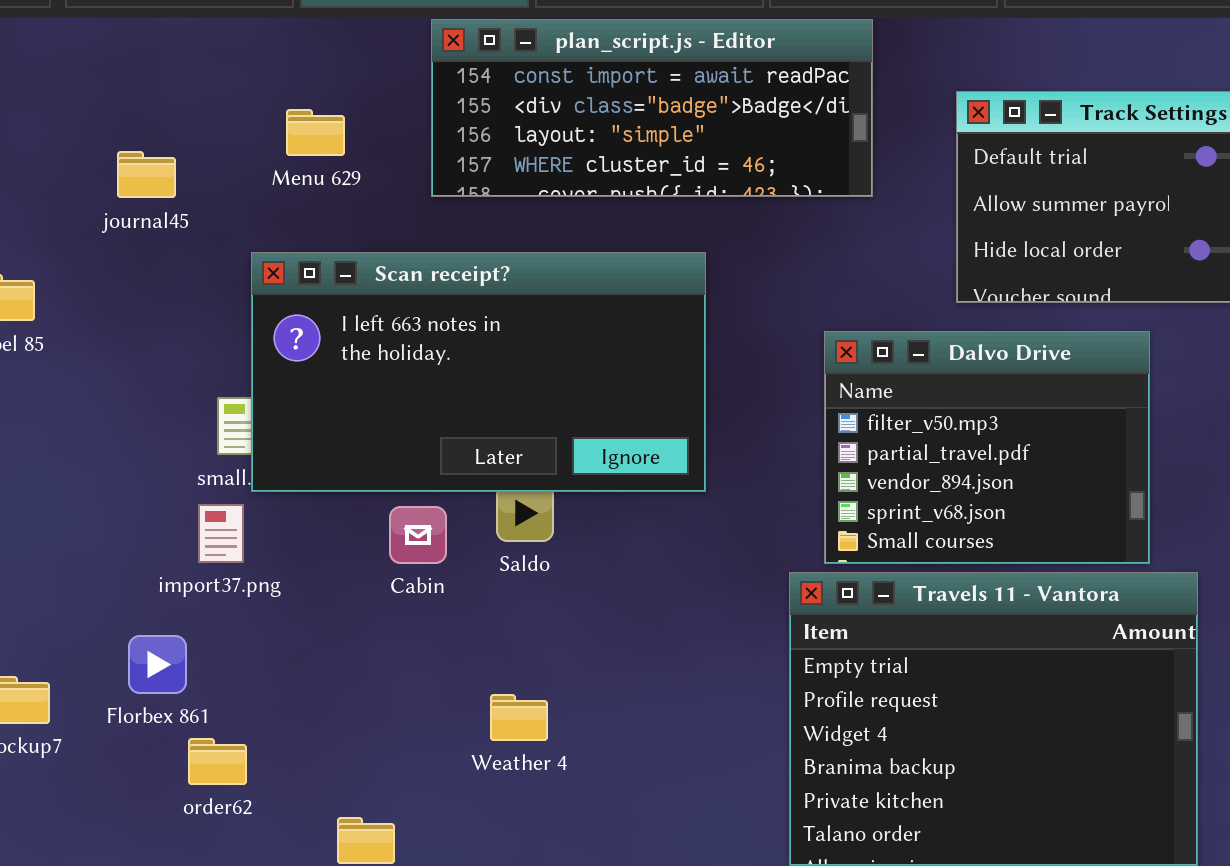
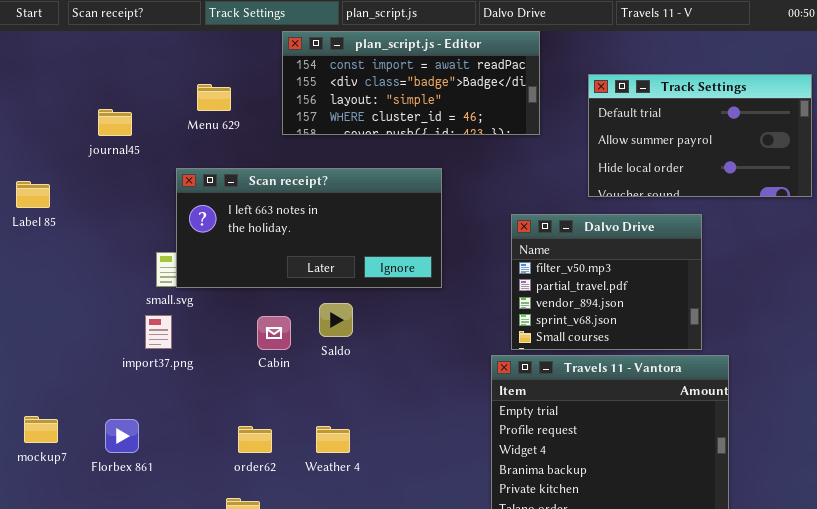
Scan receipt?: [251,252,706,492] -> [176,168,442,288], resized
Florbex 861: [128,635,187,694] -> [105,419,139,453], moved
order62: [188,738,247,785] -> [238,426,272,453], moved

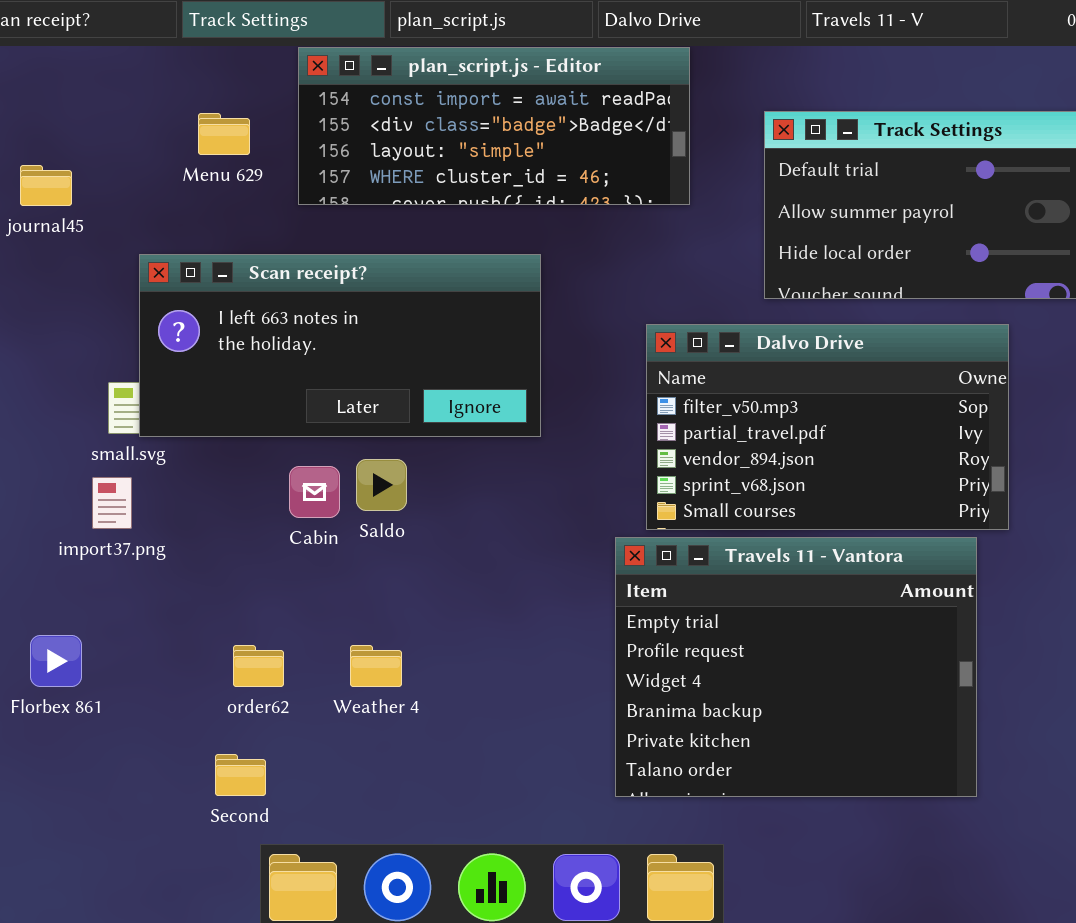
Menu 629: [197,84,231,111] -> [198,113,250,155], moved
Dalvo Drive: [511,214,702,350] -> [646,324,1009,530], resized
Cabin: [257,316,291,350] -> [289,466,340,518], moved

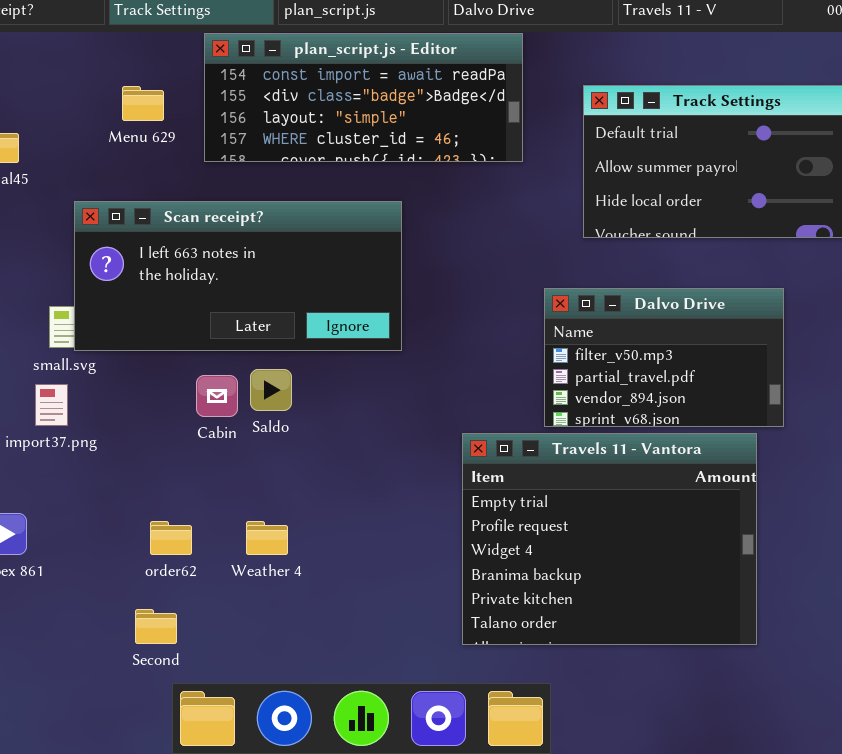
Dalvo Drive: [646,324,1009,530] -> [544,288,784,427], resized

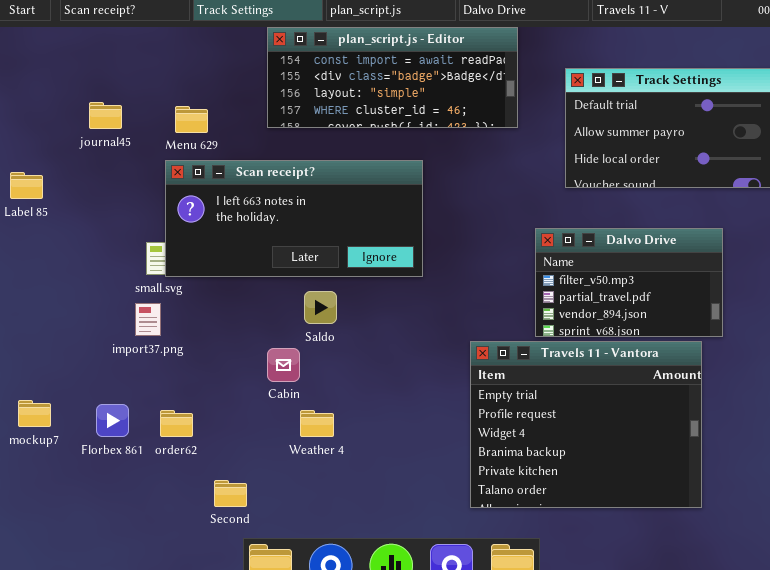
Menu 629: [122,86,164,121] -> [175,106,208,133], moved
Cabin: [196,375,238,417] -> [267,348,300,382], moved
order62: [150,521,192,555] -> [160,410,193,437], moved

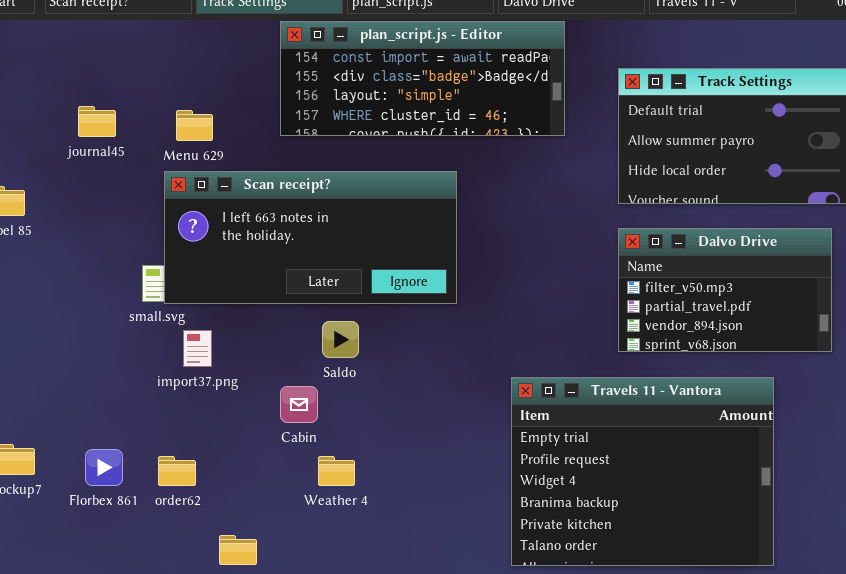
Dalvo Drive: [535,228,723,337] -> [618,228,832,352], moved
import37.png: [135,303,161,336] -> [183,330,212,367], moved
══════
- Task description
A number is the only answer here: how many lines of the material above contain "resized"?

- Exercise answer
3